Your assignment: Every line below that has the string "blue" adds one to the count. Give that count by itself.

Records for the task:

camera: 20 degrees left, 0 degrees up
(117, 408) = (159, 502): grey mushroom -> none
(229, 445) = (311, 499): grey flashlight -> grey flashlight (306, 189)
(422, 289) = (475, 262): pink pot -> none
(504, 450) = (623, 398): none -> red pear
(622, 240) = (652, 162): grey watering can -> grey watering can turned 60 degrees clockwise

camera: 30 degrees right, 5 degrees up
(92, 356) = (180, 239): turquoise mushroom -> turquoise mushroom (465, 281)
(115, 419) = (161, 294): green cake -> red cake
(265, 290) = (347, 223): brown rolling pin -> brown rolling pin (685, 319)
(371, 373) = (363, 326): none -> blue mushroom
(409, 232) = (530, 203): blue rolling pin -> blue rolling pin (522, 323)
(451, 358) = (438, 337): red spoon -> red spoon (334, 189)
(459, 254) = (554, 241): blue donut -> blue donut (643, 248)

Solution below: 3